Search the data below for the string "toothbrush". Extract every line that contains it.
BEGIN Task inputs
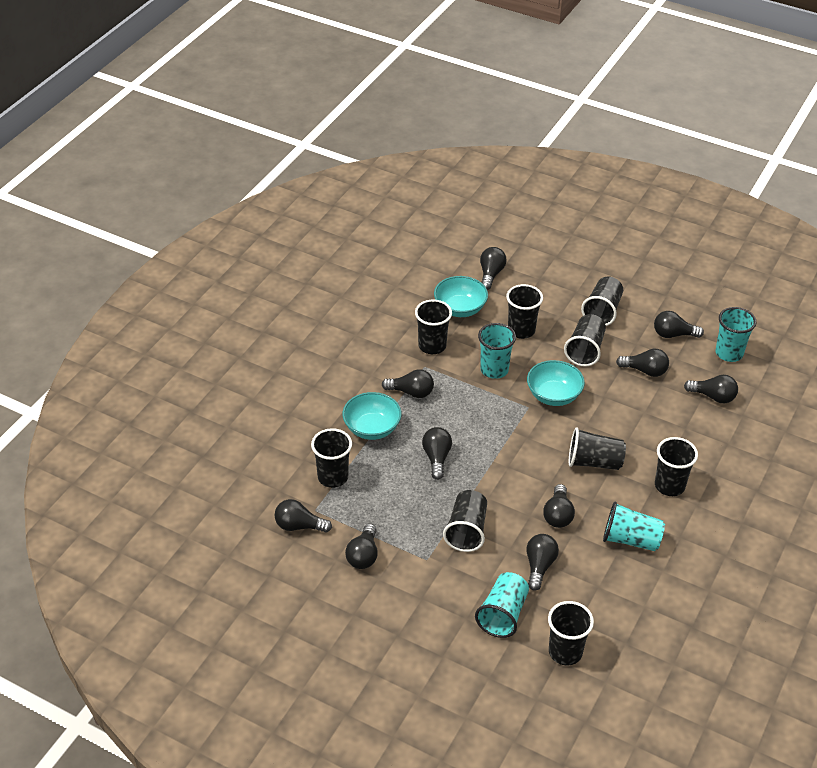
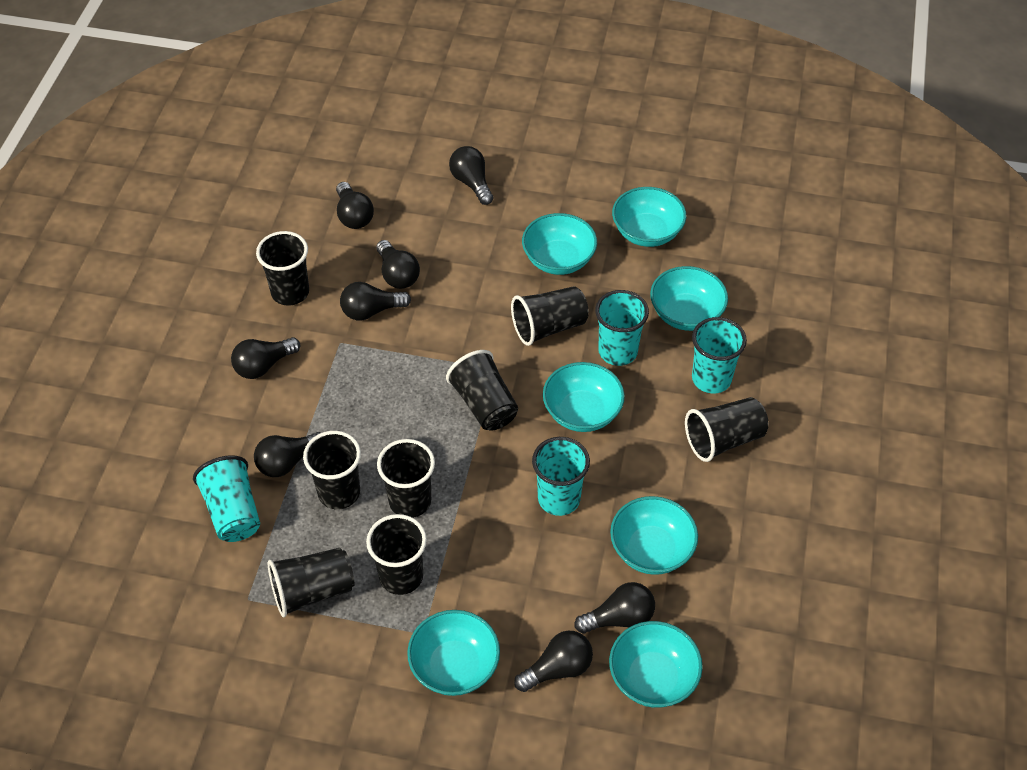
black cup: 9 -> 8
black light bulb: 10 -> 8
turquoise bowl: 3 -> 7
END Task inputs
BEGIN Task inputs
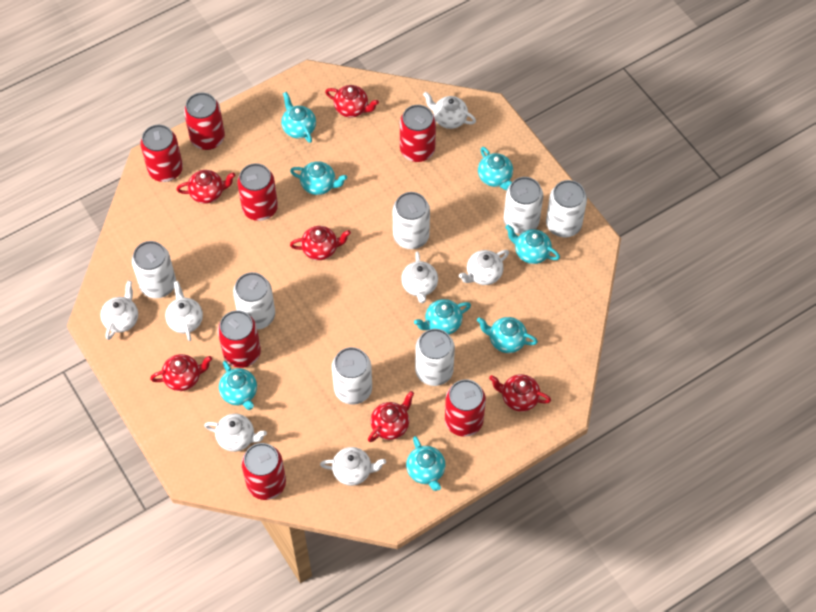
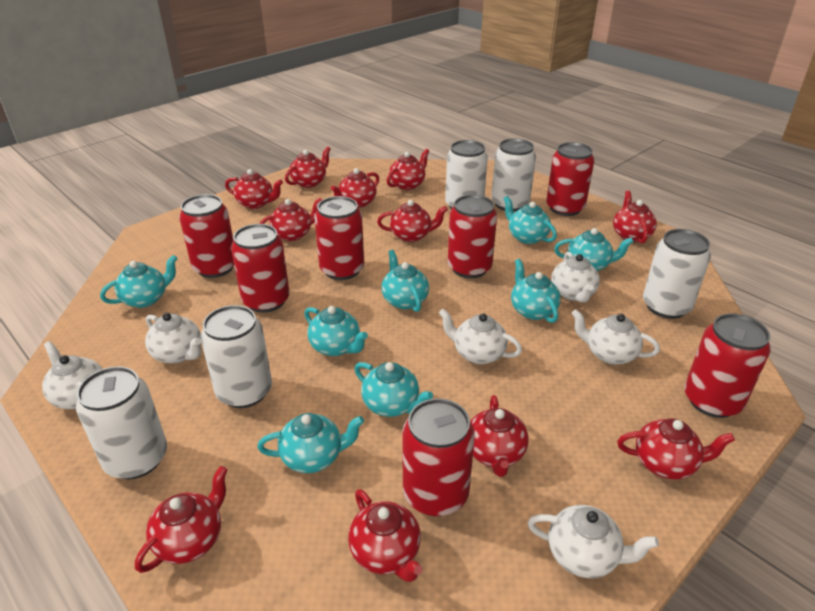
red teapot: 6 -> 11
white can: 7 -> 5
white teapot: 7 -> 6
END Task inputs
BEGIN Task inputs
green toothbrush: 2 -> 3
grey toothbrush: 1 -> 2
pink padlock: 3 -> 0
END Task inputs
* **Your response**
green toothbrush: 2 -> 3
grey toothbrush: 1 -> 2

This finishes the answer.